Top of GIVEN ENTRIES

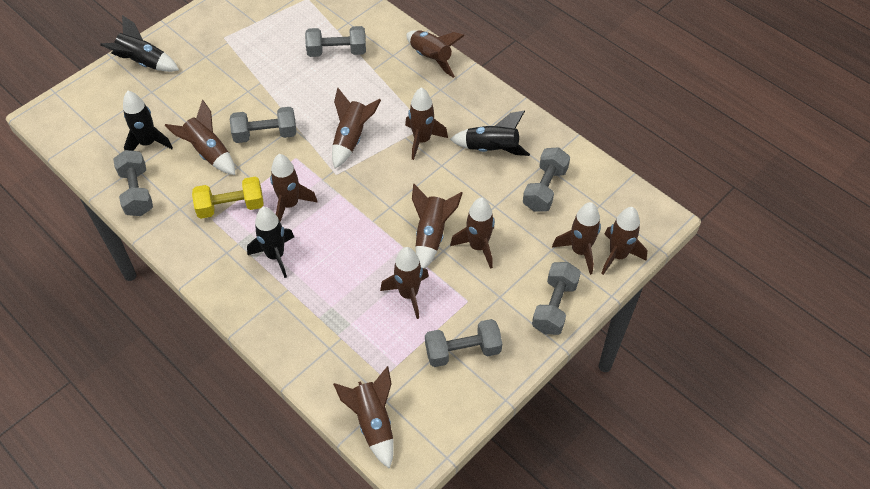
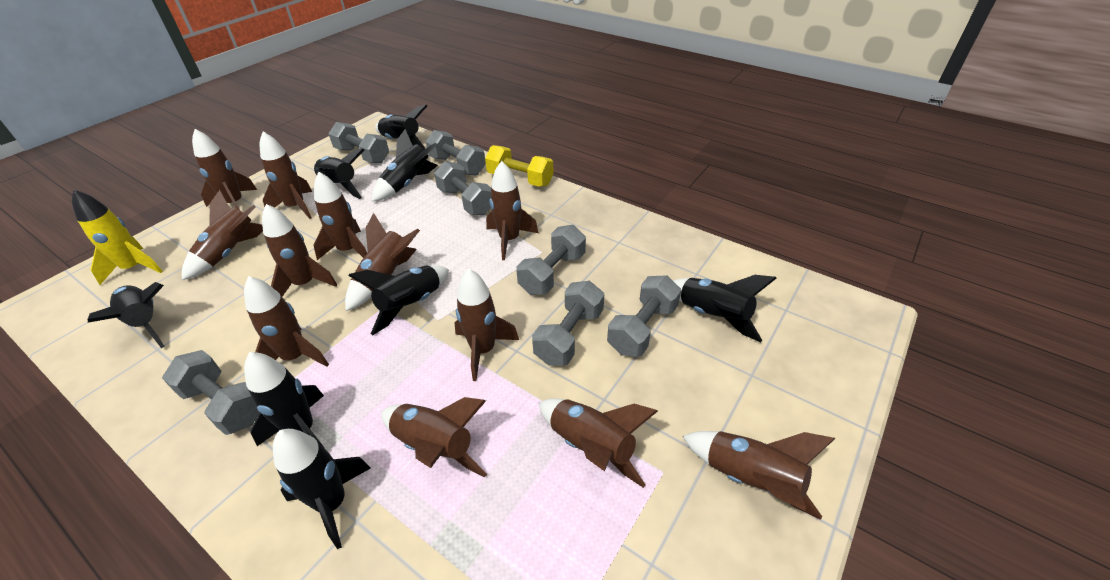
black rocket: 4 -> 8
brown rocket: 11 -> 12
grey dumbbell: 6 -> 7
yellow rocket: 0 -> 1

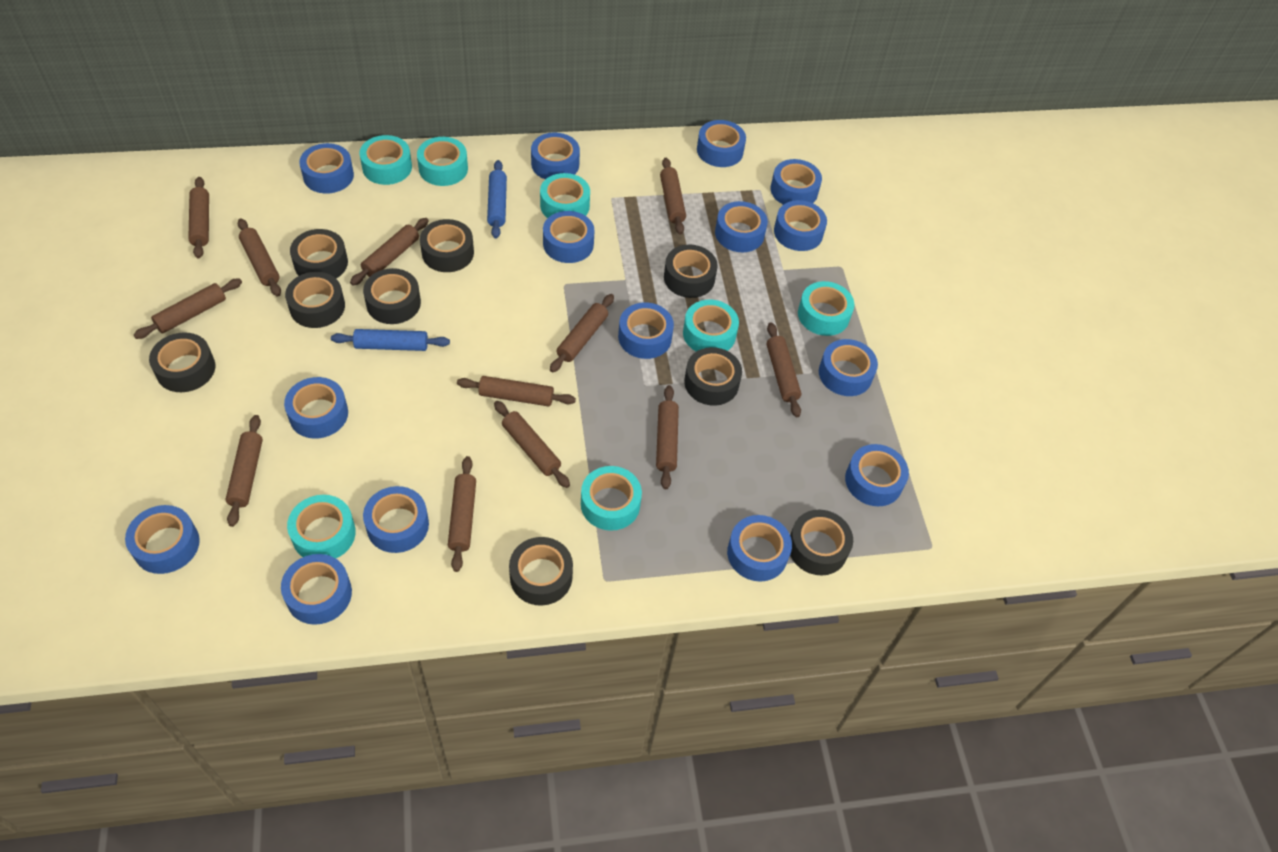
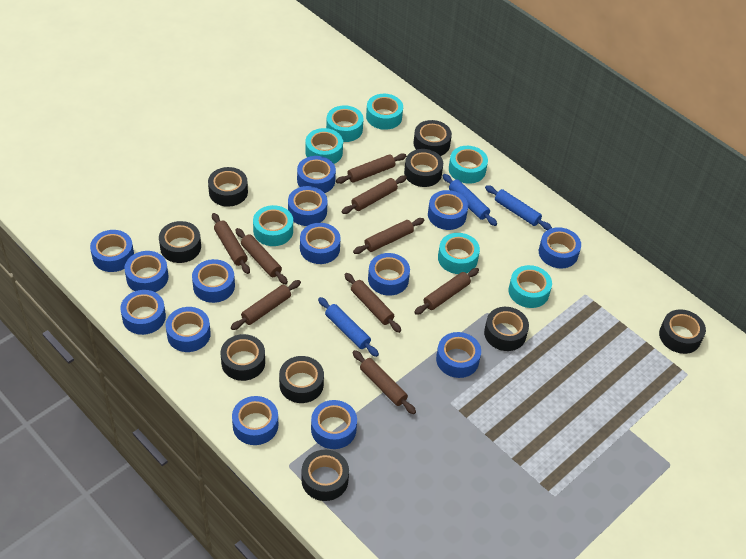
blue rolling pin: 2 -> 3
blue tape: 15 -> 14
brown rolling pin: 12 -> 9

Bottom of GIVEN ENTRIES

▶ EXERCISE: Write out the data above in full and exactly, but not the pictures.

▶ RESPONSE TO THE EXERCISE:
black rocket: 4 -> 8
brown rocket: 11 -> 12
grey dumbbell: 6 -> 7
yellow rocket: 0 -> 1

blue rolling pin: 2 -> 3
blue tape: 15 -> 14
brown rolling pin: 12 -> 9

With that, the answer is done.